Transcribe the stretch of entries below from the line with "The camera went 130" through the line with "Someone scaled the fraise", exactly and with both ends included; leave out all other lines.

*Records supplied:*
----------------

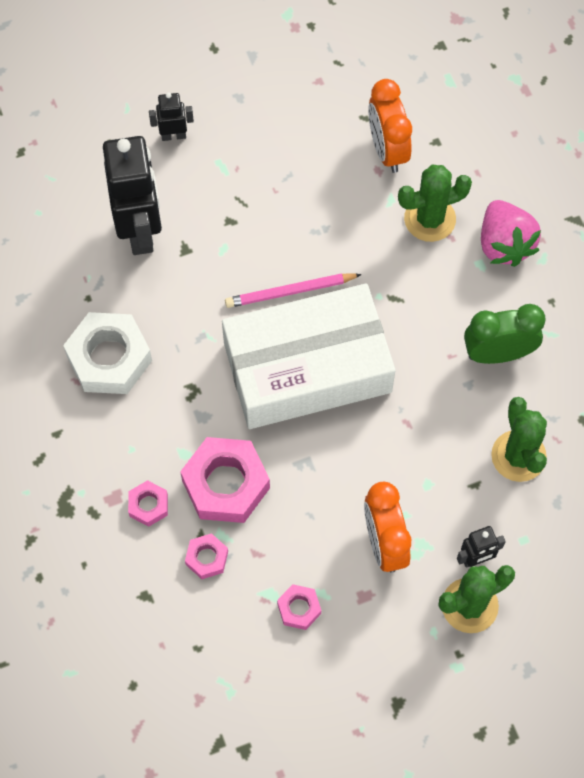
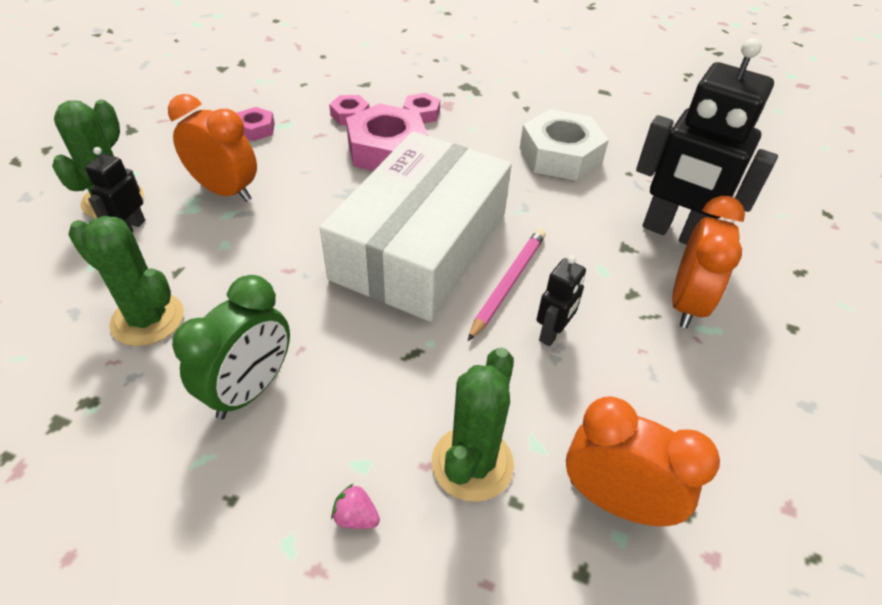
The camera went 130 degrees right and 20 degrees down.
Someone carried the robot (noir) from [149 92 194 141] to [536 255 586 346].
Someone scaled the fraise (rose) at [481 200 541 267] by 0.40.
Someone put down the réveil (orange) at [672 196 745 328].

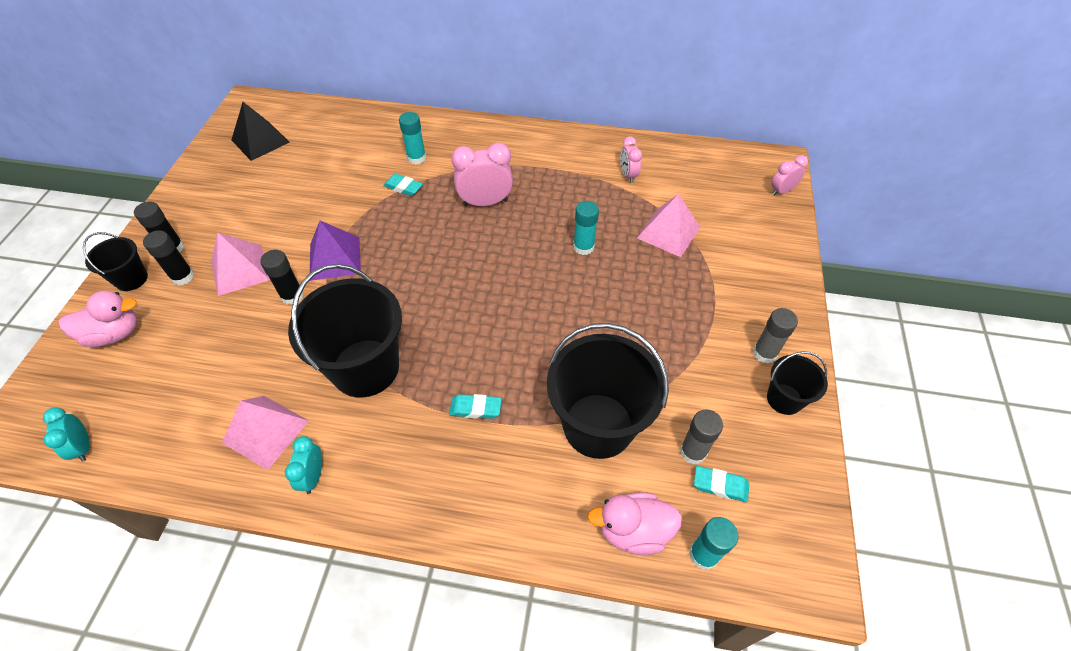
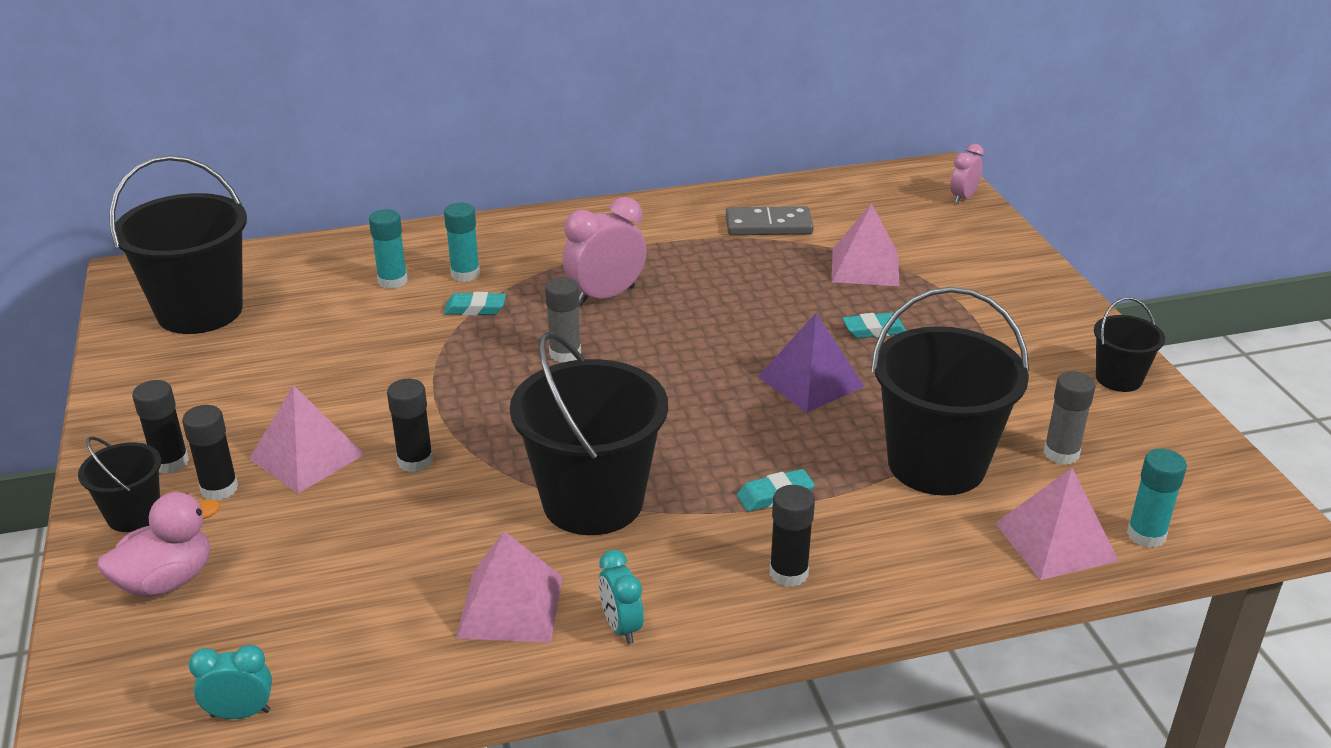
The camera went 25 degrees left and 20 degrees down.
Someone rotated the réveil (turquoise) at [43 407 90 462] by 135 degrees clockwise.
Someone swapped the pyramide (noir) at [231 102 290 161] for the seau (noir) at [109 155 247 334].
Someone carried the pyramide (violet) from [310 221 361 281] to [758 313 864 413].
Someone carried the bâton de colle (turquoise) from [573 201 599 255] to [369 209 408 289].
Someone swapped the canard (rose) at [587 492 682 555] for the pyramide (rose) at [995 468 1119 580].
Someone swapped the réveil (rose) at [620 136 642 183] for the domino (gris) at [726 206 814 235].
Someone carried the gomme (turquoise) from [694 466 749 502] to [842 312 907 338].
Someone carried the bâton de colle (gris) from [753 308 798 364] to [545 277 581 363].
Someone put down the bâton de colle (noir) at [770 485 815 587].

----------------

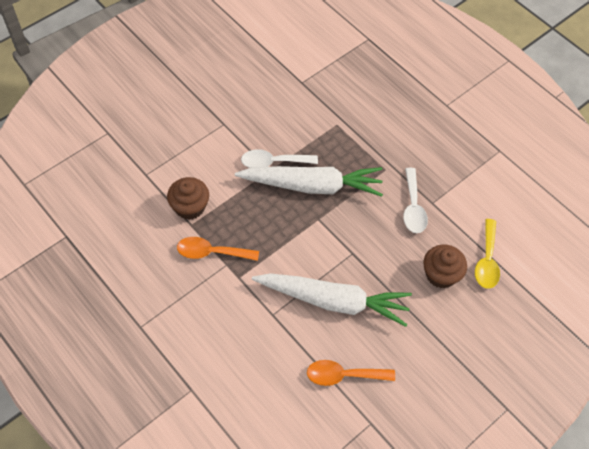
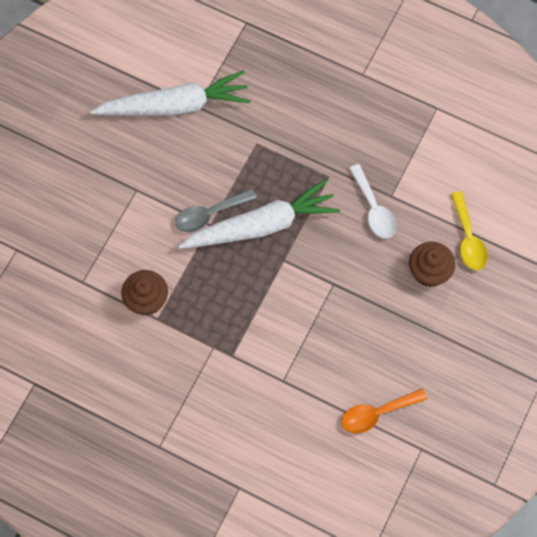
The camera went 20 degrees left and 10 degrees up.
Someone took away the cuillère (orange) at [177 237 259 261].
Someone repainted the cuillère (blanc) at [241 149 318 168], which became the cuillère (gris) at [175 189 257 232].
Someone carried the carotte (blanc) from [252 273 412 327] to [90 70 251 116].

----------------

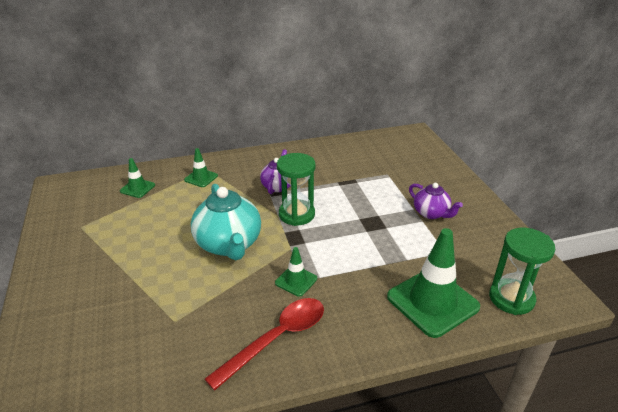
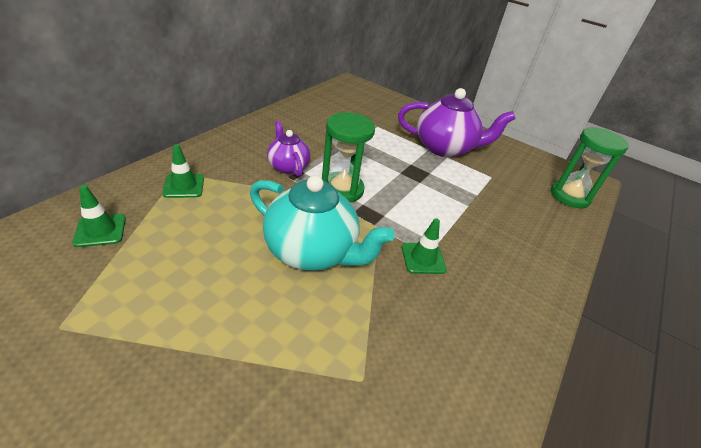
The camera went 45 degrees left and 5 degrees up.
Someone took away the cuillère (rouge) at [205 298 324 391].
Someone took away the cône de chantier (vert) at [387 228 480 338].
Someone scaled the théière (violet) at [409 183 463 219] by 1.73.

----------------

*Exercise output:*
The camera went 130 degrees right and 20 degrees down.
Someone carried the robot (noir) from [149 92 194 141] to [536 255 586 346].
Someone scaled the fraise (rose) at [481 200 541 267] by 0.40.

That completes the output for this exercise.